INSTRUCTIONS FOR THE TASK>
The reply is to be the lines from the one with "purple cupcake: 3 -> 2" through the last line of the records below, each retyped exactly, with pictures left out.

PROVIDED RECORDS>
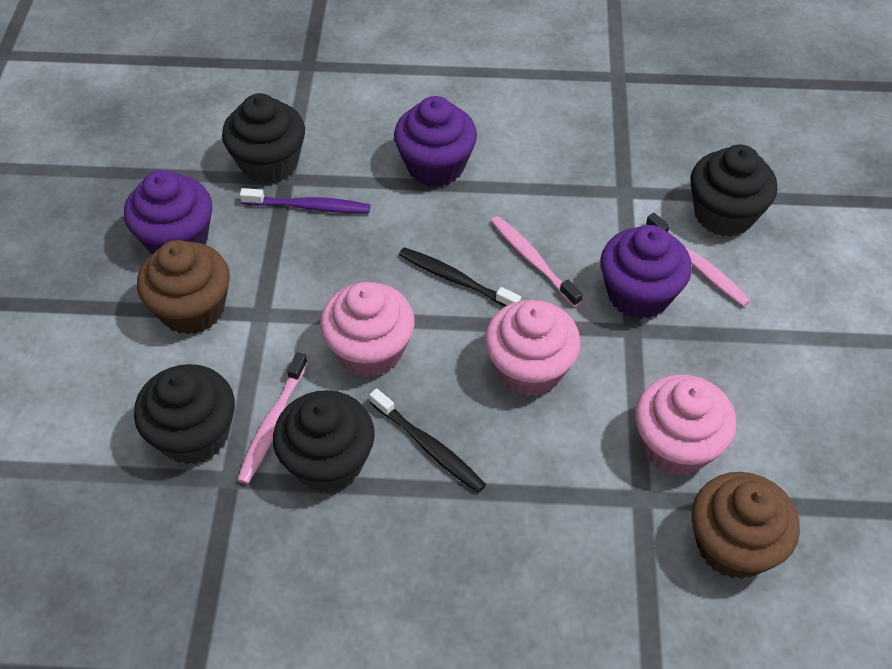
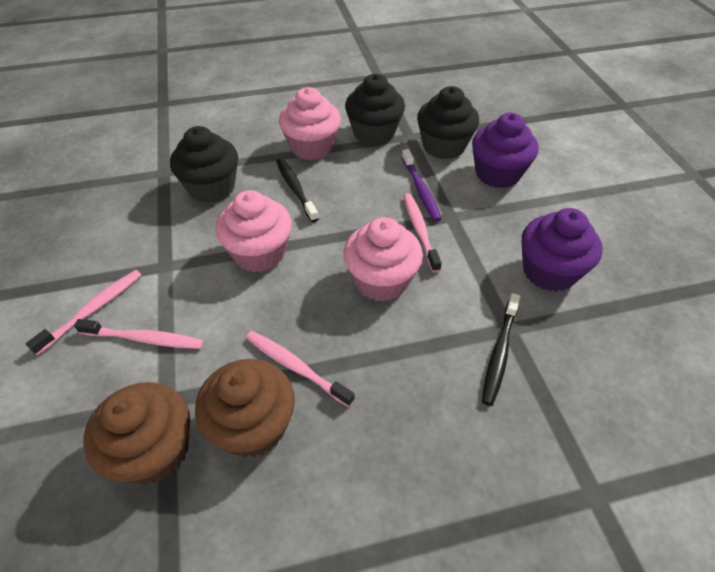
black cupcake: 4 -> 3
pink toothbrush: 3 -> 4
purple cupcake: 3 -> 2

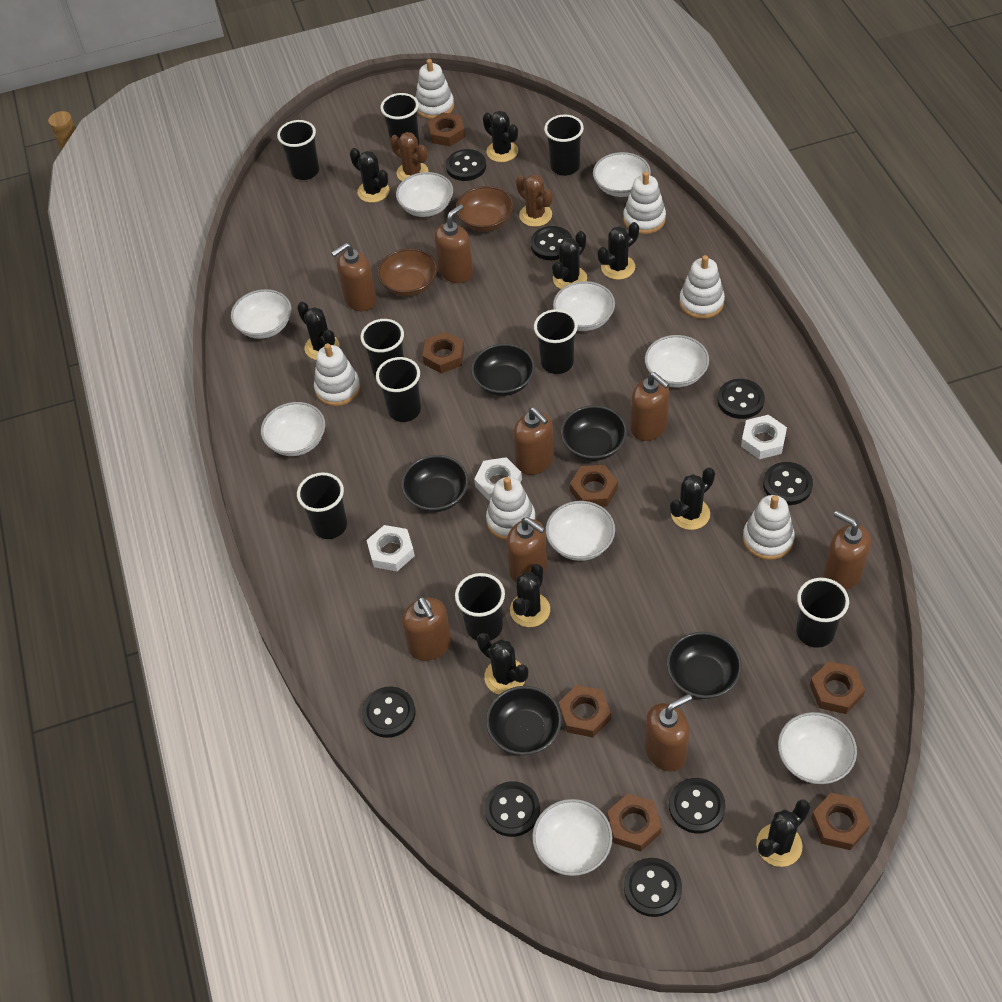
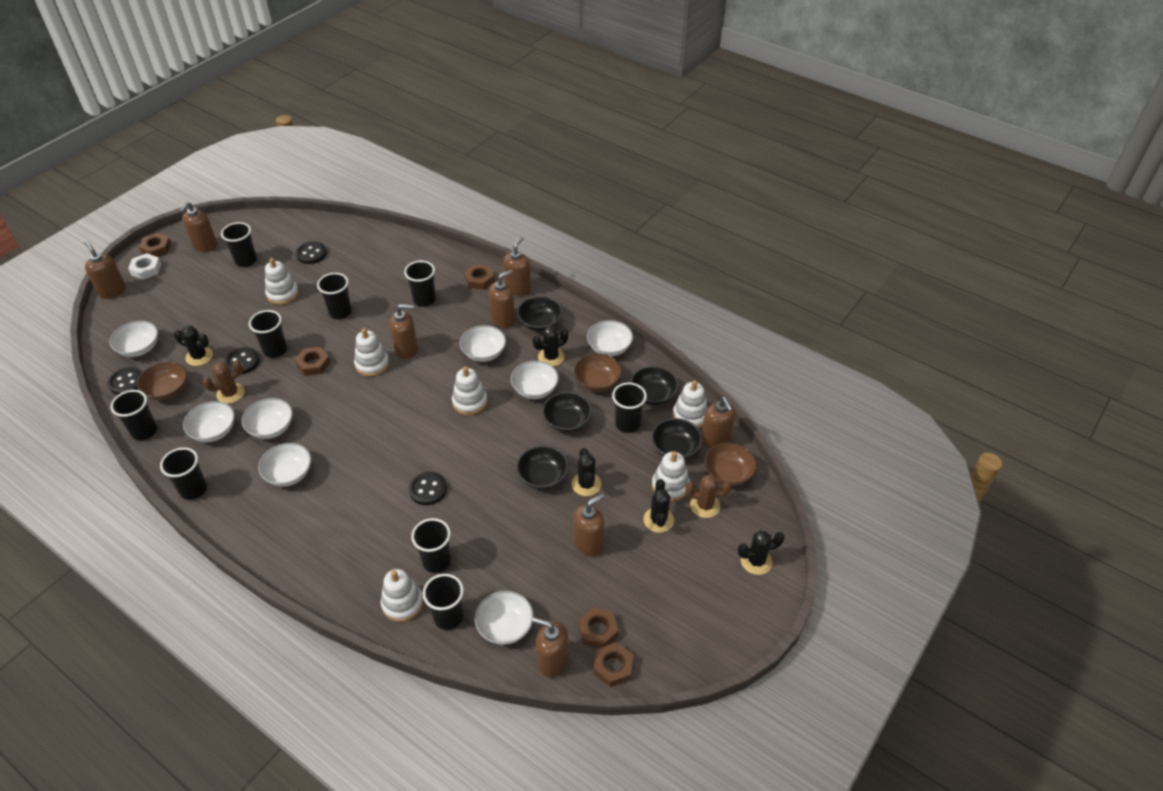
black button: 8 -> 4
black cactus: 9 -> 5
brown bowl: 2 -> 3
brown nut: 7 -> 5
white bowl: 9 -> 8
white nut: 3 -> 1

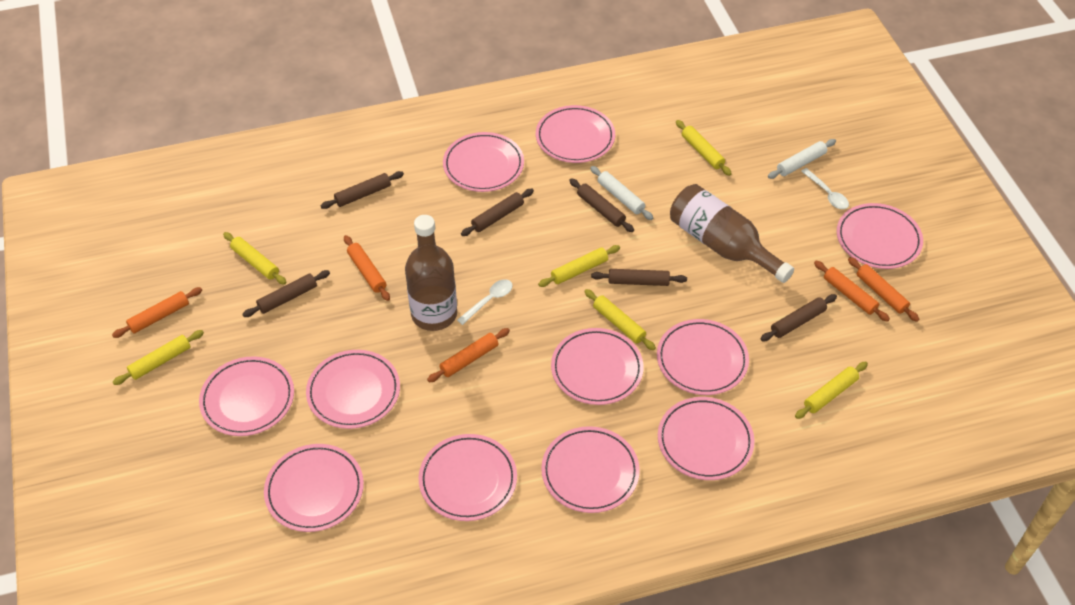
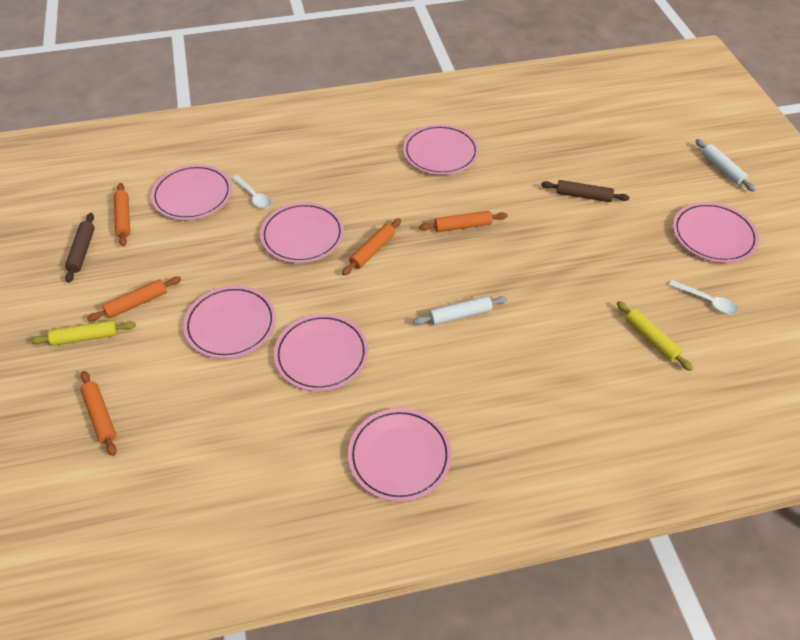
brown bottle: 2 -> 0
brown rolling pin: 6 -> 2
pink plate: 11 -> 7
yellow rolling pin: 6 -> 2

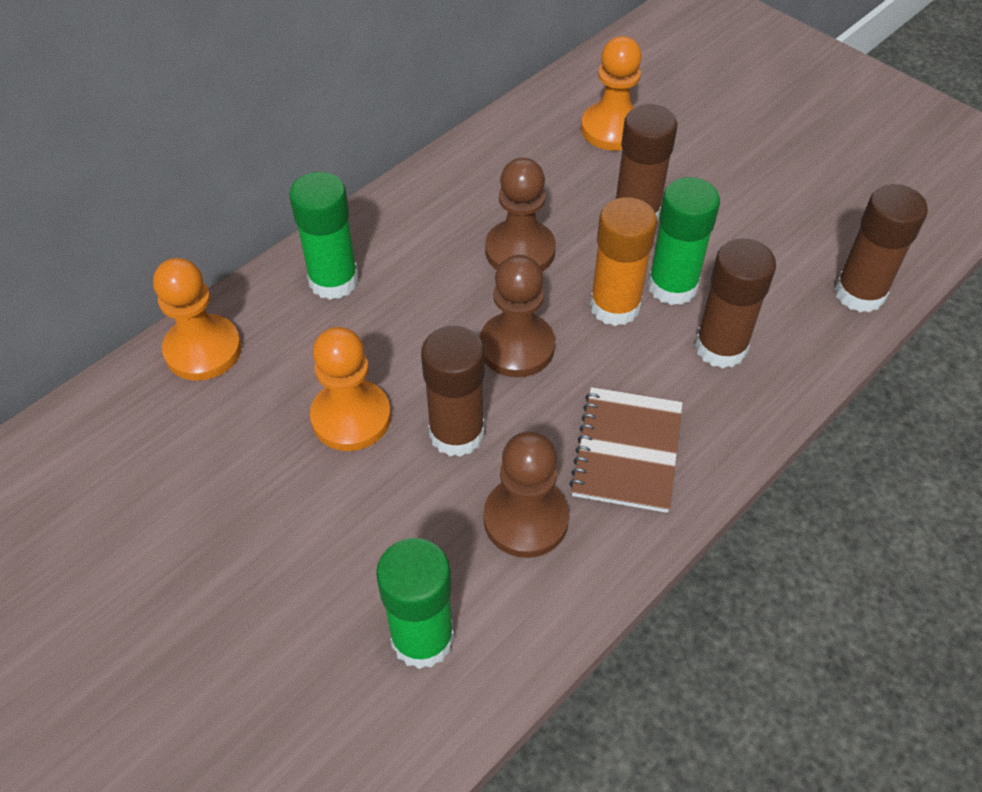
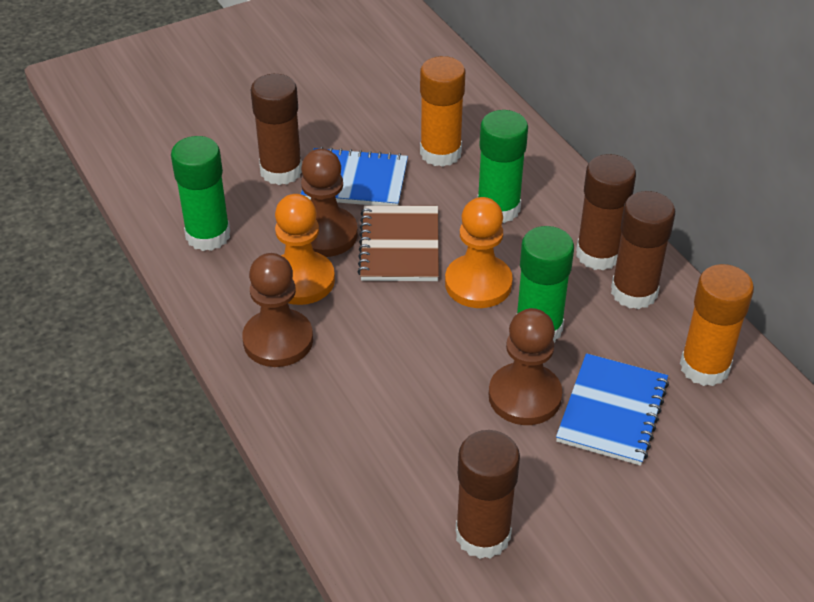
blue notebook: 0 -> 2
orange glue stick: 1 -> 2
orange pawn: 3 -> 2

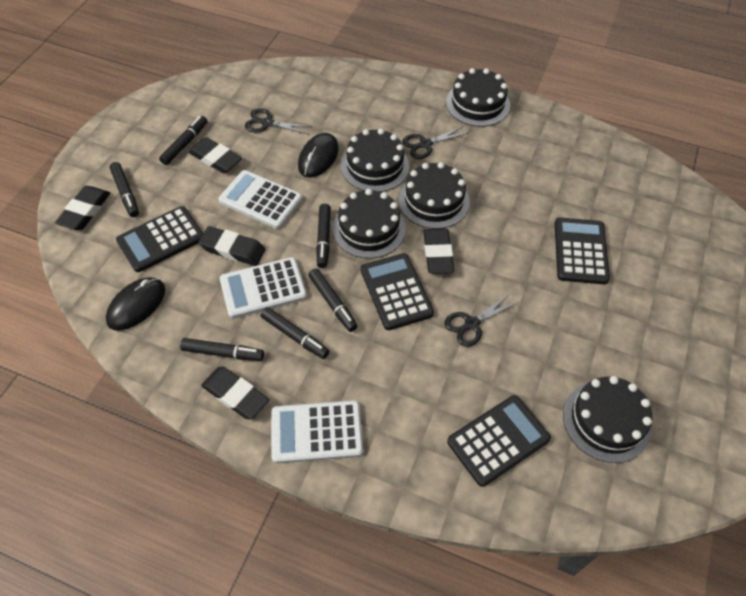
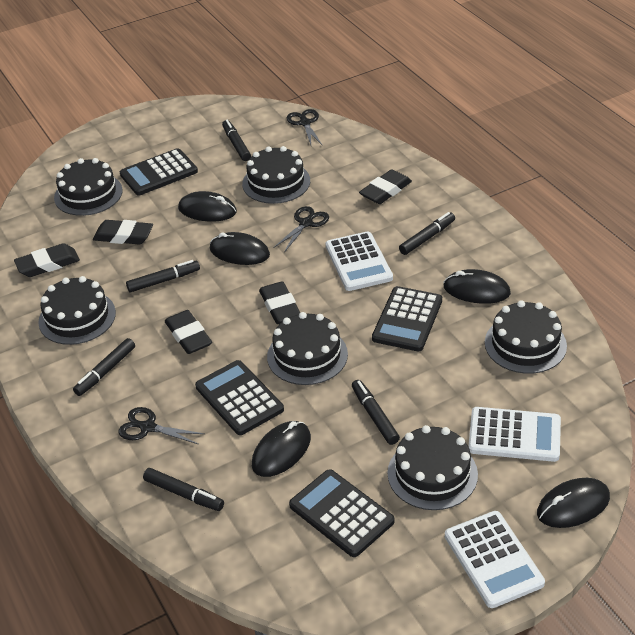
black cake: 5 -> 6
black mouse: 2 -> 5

REPLY>
purple cupcake: 3 -> 2

black button: 8 -> 4
black cactus: 9 -> 5
brown bowl: 2 -> 3
brown nut: 7 -> 5
white bowl: 9 -> 8
white nut: 3 -> 1

brown bottle: 2 -> 0
brown rolling pin: 6 -> 2
pink plate: 11 -> 7
yellow rolling pin: 6 -> 2

blue notebook: 0 -> 2
orange glue stick: 1 -> 2
orange pawn: 3 -> 2

black cake: 5 -> 6
black mouse: 2 -> 5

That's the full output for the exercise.